[Records contained in a dataset]

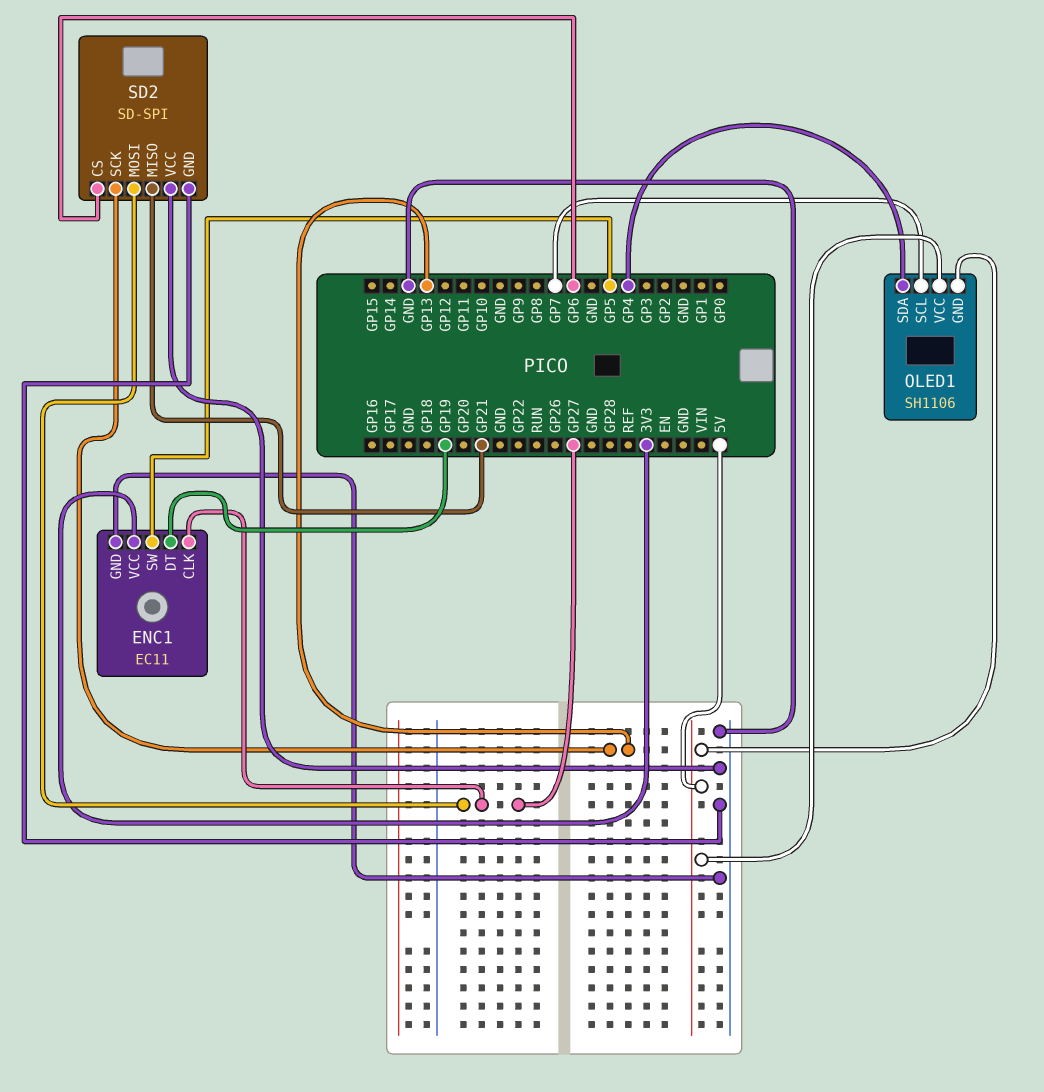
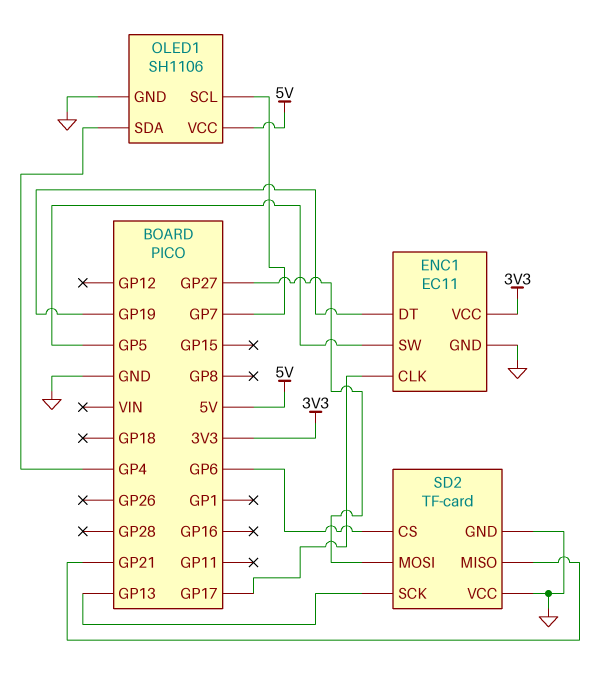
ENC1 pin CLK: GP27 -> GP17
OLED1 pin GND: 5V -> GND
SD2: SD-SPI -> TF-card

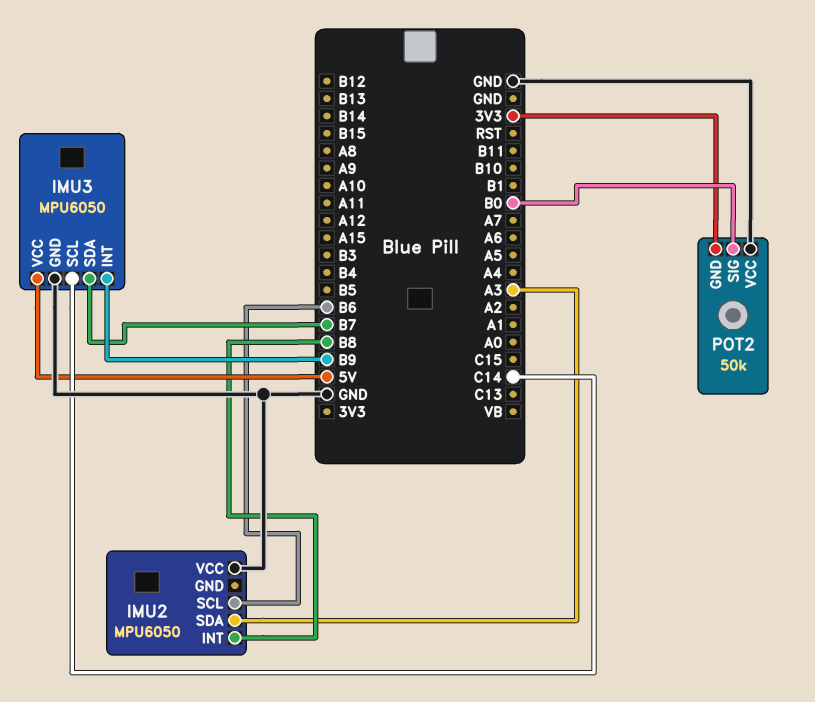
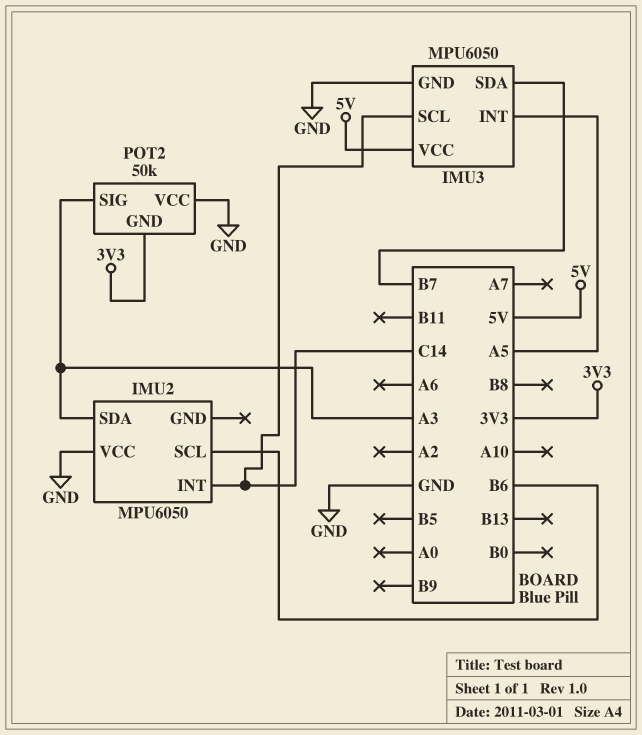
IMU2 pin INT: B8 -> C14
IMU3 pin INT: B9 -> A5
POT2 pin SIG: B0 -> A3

_Exercise directions_. Repeat the entries exactly, pictures left out.

_Exercise response_.
ENC1 pin CLK: GP27 -> GP17
OLED1 pin GND: 5V -> GND
SD2: SD-SPI -> TF-card

IMU2 pin INT: B8 -> C14
IMU3 pin INT: B9 -> A5
POT2 pin SIG: B0 -> A3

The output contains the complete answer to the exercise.